ABOUT THIS EXERCISE: The entries below contain pictures. Write out only the lines from the line with "gray arrow: (226, 220) -> (205, 152), moved" up to and including the line with "pink arrow: (46, 208) -> (24, 109), moved", exactly, without them.
═══ DATASET ENTRIES ═══
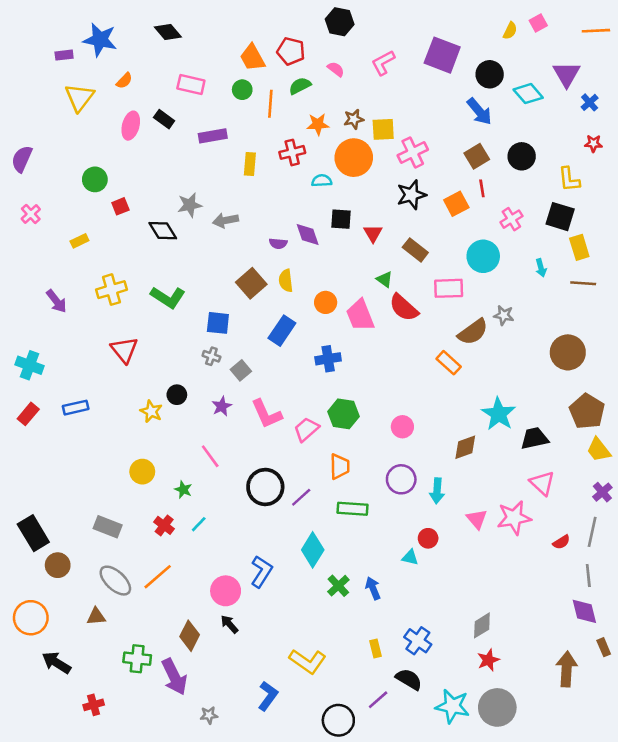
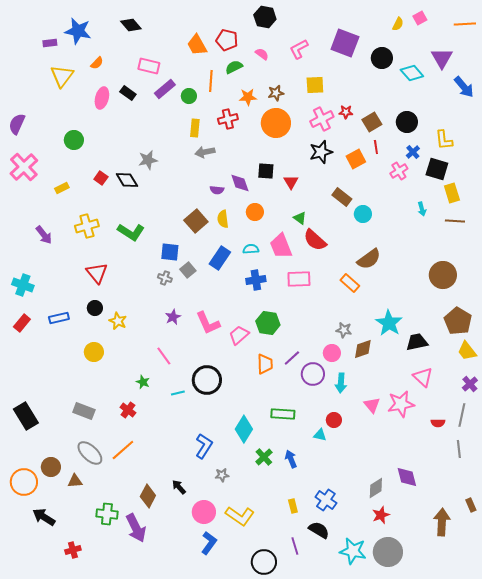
green circle: (242, 90) -> (189, 96), moved
blue cross: (590, 102) -> (413, 152), moved
blue arrow: (479, 111) -> (464, 87), moved
yellow square: (383, 129) -> (315, 85), moved
purple rectangle: (213, 136) -> (165, 89), moved, turned -30
red star: (593, 143) -> (346, 112), moved
cyan semicircle: (322, 181) -> (251, 249), moved
red square: (120, 206) -> (101, 178), moved, turned -32
pink cross: (31, 214) -> (24, 167), size x1.8
gray arrow: (226, 220) -> (205, 152), moved
brown rectangle: (415, 250) -> (342, 197), moved
cyan circle: (483, 256) -> (363, 214), moved, size x0.7
pink rectangle: (449, 288) -> (299, 279), moved
orange circle: (326, 302) -> (255, 212), moved
gray star: (504, 315) -> (344, 330), moved
gray square: (241, 370) -> (188, 270), moved
black circle: (177, 395) -> (95, 308), moved
pink circle: (402, 427) -> (332, 353), moved
yellow circle: (142, 472) -> (94, 352), moved
purple line: (301, 497) -> (292, 358), moved
green rectangle: (352, 509) -> (283, 414), moved
cyan line: (199, 524) -> (178, 393), moved, turned 32
red semicircle: (561, 542) -> (438, 423), turned 32
brown circle: (58, 565) -> (51, 467), moved
pink circle: (226, 591) -> (204, 512), moved
purple diamond: (584, 611) -> (407, 477), moved
purple line: (378, 700) -> (295, 546), turned -66
gray star: (209, 715) -> (222, 475), moved

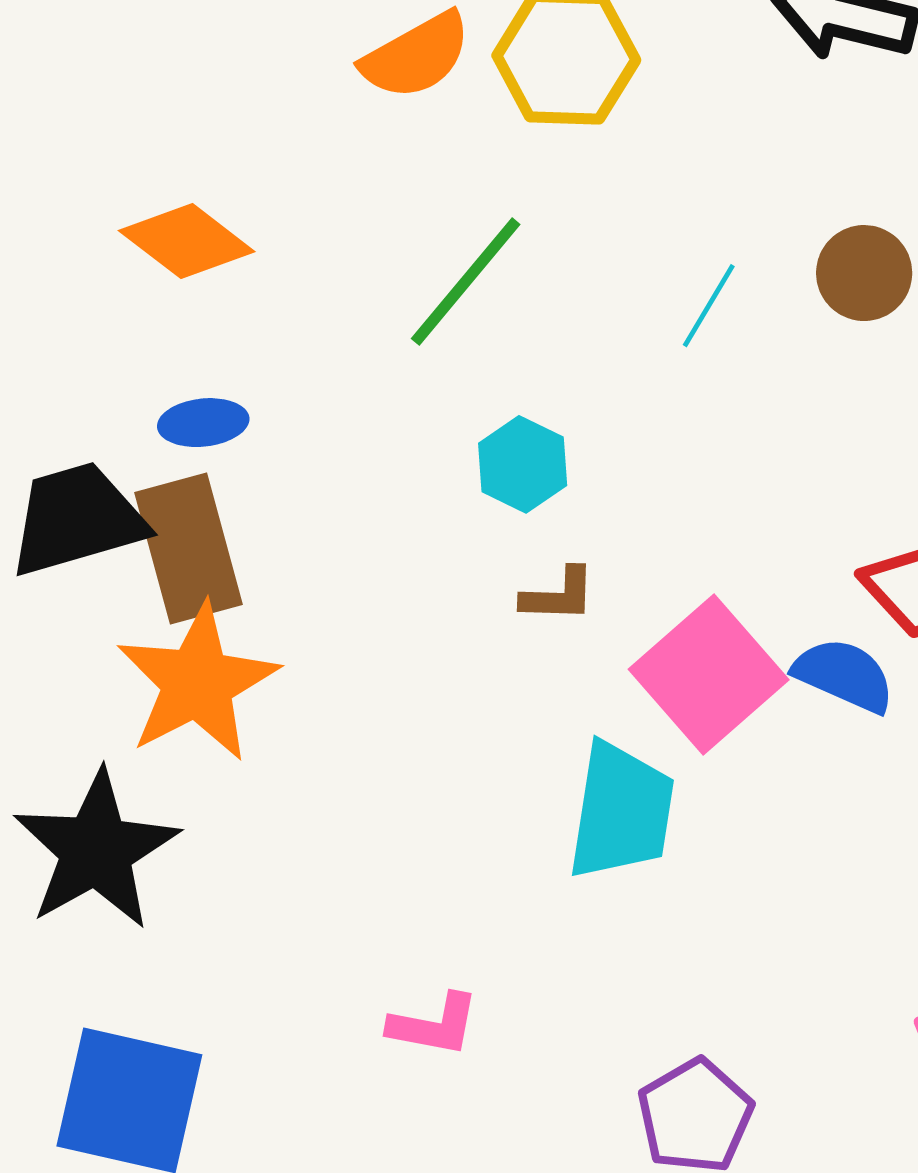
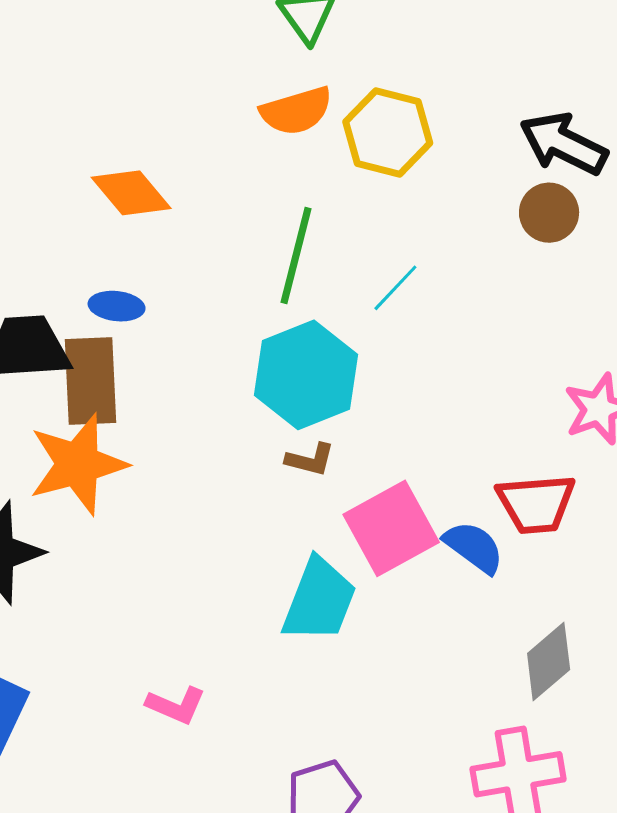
brown circle: (864, 273) -> (549, 213), moved
green line: (466, 281) -> (296, 255), turned -38
cyan line: (709, 306) -> (395, 288), moved
cyan hexagon: (523, 464) -> (306, 375), size x1.8

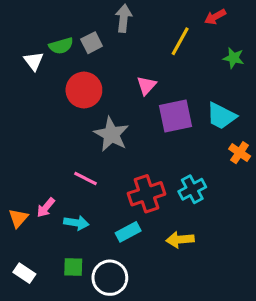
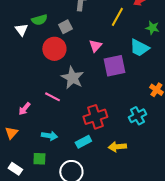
gray square: (92, 43) -> (65, 27), moved
cyan trapezoid: (221, 116) -> (139, 48), moved
pink line: (85, 179) -> (52, 97), moved
cyan cross: (192, 189) -> (137, 116), moved
pink arrow: (46, 208) -> (24, 109), moved
green square: (73, 267) -> (39, 159), moved

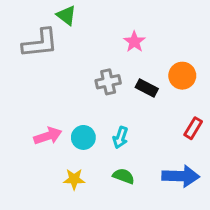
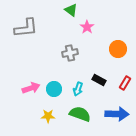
green triangle: (66, 15) -> (71, 10), moved
black rectangle: (147, 88) -> (99, 80), moved
green semicircle: (124, 176) -> (80, 114), size x1.5

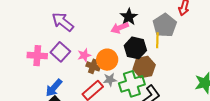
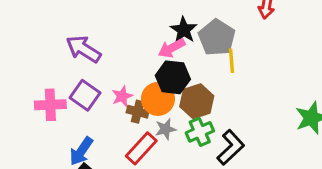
gray pentagon: (165, 25) -> (217, 37), moved
black hexagon: (135, 48) -> (173, 77), moved
brown hexagon: (144, 67) -> (197, 101), moved
green cross: (132, 84) -> (200, 132), size x0.7

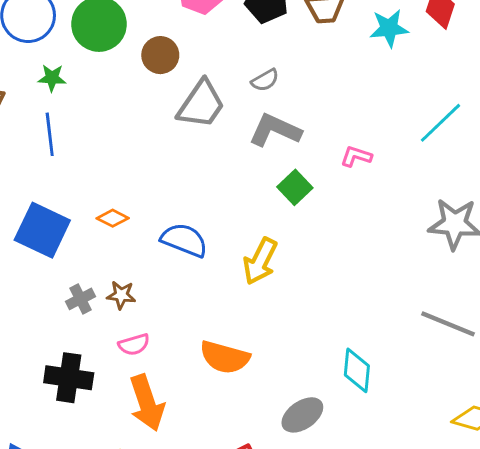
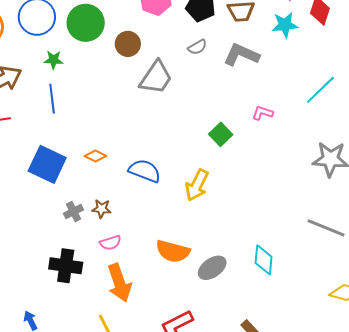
gray semicircle: (265, 80) -> (197, 47), moved
gray L-shape: (275, 130) -> (241, 55), moved
gray ellipse: (302, 415) -> (212, 268), moved

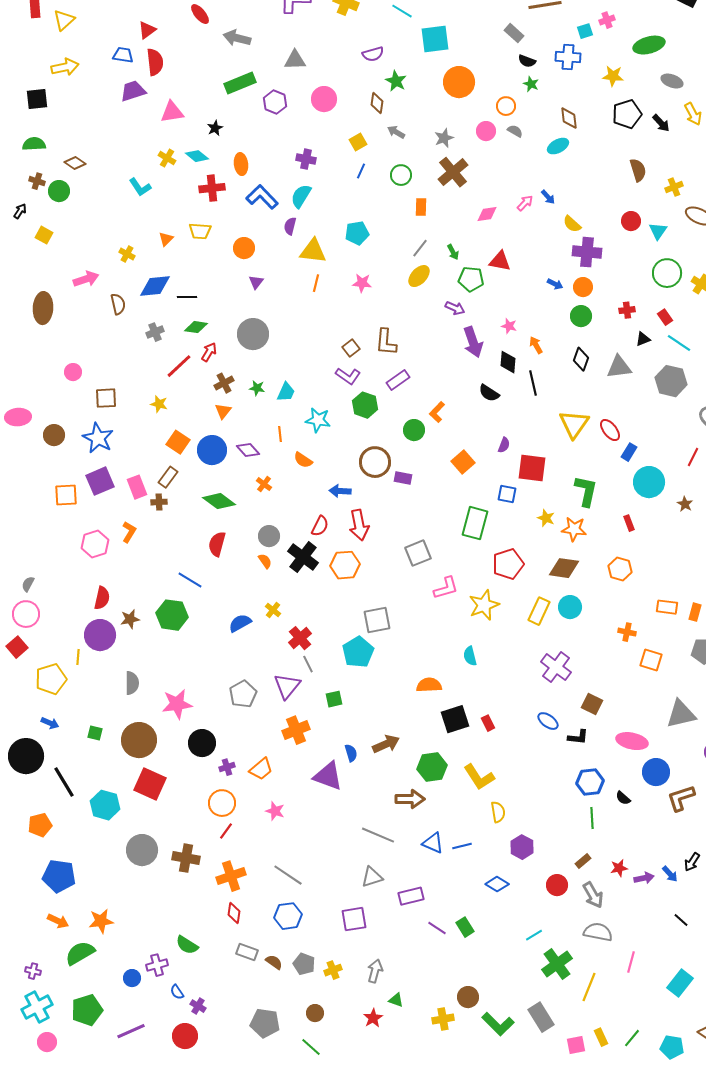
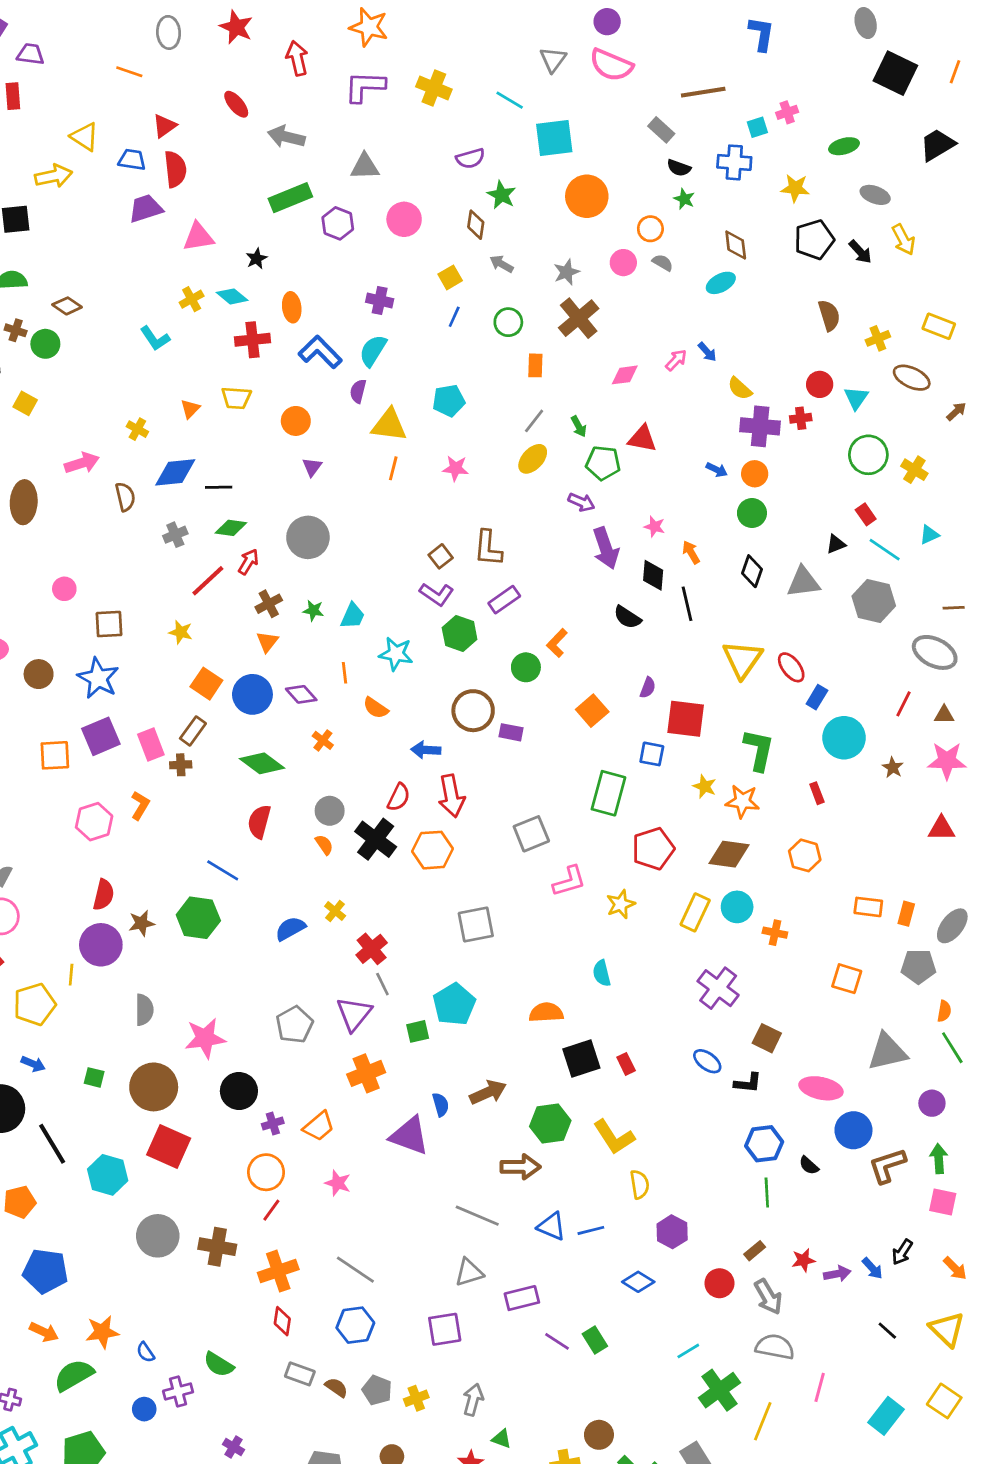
yellow triangle: (64, 20) -> (85, 137), moved, turned -45
green ellipse: (649, 45) -> (844, 146), size x0.7
yellow cross: (167, 158) -> (192, 299), turned 30
red cross: (627, 310) -> (801, 418), moved
yellow star: (484, 605) -> (621, 904), size x0.7
orange cross: (627, 632) -> (775, 933), moved
cyan pentagon: (358, 652) -> (454, 1004), moved
blue semicircle: (177, 992) -> (146, 1352), moved

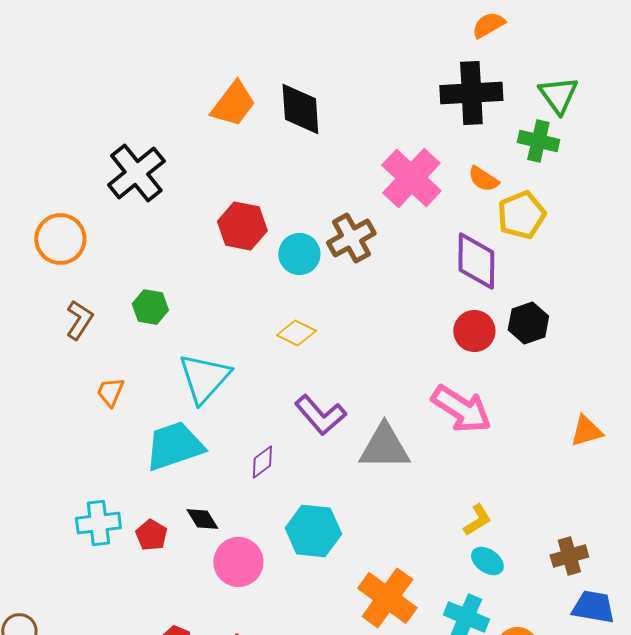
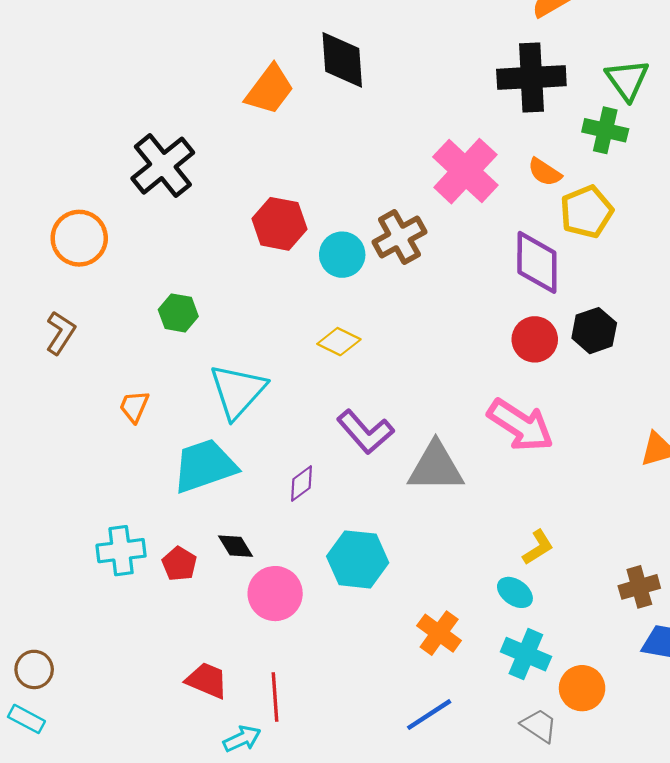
black diamond: (300, 109) -> (342, 60), moved
brown L-shape: (79, 320) -> (61, 333), moved
cyan ellipse: (487, 561) -> (515, 592), moved
orange cross: (387, 598) -> (439, 633), size x0.7

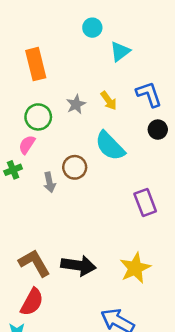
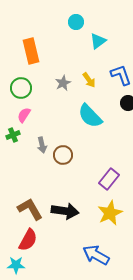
green circle: (38, 117) -> (21, 88), moved
brown circle: (75, 167) -> (63, 155), moved
purple rectangle: (145, 203) -> (109, 179), moved, turned 60

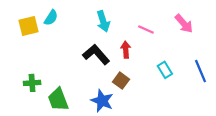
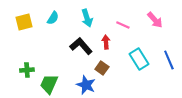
cyan semicircle: (51, 18) -> (53, 18), moved
cyan rectangle: (165, 70) -> (139, 59), size x1.5
green trapezoid: (58, 100) -> (49, 84), turned 45

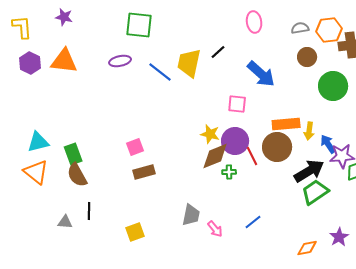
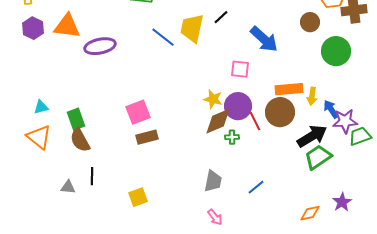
purple ellipse: (120, 61) -> (100, 46), moved, size x1.4
cyan triangle: (38, 142) -> (41, 107), size x0.7
pink square: (135, 147) -> (138, 112), size x1.4
gray trapezoid: (191, 215) -> (213, 181), moved
pink arrow: (215, 229) -> (215, 217), moved

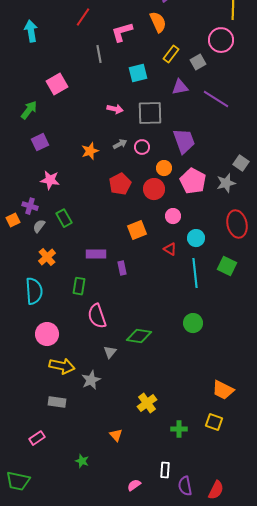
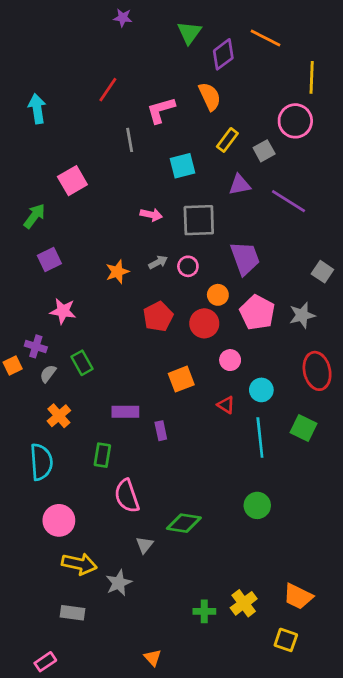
gray square: (241, 163) -> (322, 272), moved
yellow cross: (147, 403) -> (244, 603), moved
green cross: (179, 429) -> (204, 611), moved

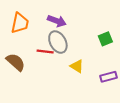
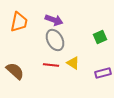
red line: (45, 52) -> (51, 65), moved
brown semicircle: (16, 62) -> (15, 71), moved

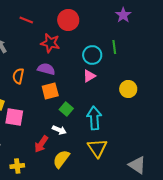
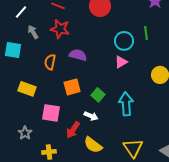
red star: (50, 43) -> (60, 29), moved
orange square: (50, 91) -> (72, 87), moved
pink square: (14, 117) -> (51, 113), moved
yellow triangle: (97, 148) -> (133, 148), moved
yellow semicircle: (61, 159) -> (93, 145), turned -90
═══
EXPECTED ANSWER:
gray arrow: (226, 220) -> (205, 152), moved
brown rectangle: (415, 250) -> (342, 197), moved
cyan circle: (483, 256) -> (363, 214), moved, size x0.7
pink rectangle: (449, 288) -> (299, 279), moved
orange circle: (326, 302) -> (255, 212), moved
gray star: (504, 315) -> (344, 330), moved
gray square: (241, 370) -> (188, 270), moved
black circle: (177, 395) -> (95, 308), moved
pink circle: (402, 427) -> (332, 353), moved
yellow circle: (142, 472) -> (94, 352), moved
purple line: (301, 497) -> (292, 358), moved
green rectangle: (352, 509) -> (283, 414), moved
cyan line: (199, 524) -> (178, 393), moved, turned 32
red semicircle: (561, 542) -> (438, 423), turned 32
brown circle: (58, 565) -> (51, 467), moved
pink circle: (226, 591) -> (204, 512), moved
purple diamond: (584, 611) -> (407, 477), moved
purple line: (378, 700) -> (295, 546), turned -66
gray star: (209, 715) -> (222, 475), moved

brown circle: (864, 273) -> (549, 213), moved
green line: (466, 281) -> (296, 255), turned -38
cyan line: (709, 306) -> (395, 288), moved
cyan hexagon: (523, 464) -> (306, 375), size x1.8

gray square: (92, 43) -> (65, 27), moved
cyan trapezoid: (221, 116) -> (139, 48), moved
pink line: (85, 179) -> (52, 97), moved
cyan cross: (192, 189) -> (137, 116), moved
pink arrow: (46, 208) -> (24, 109), moved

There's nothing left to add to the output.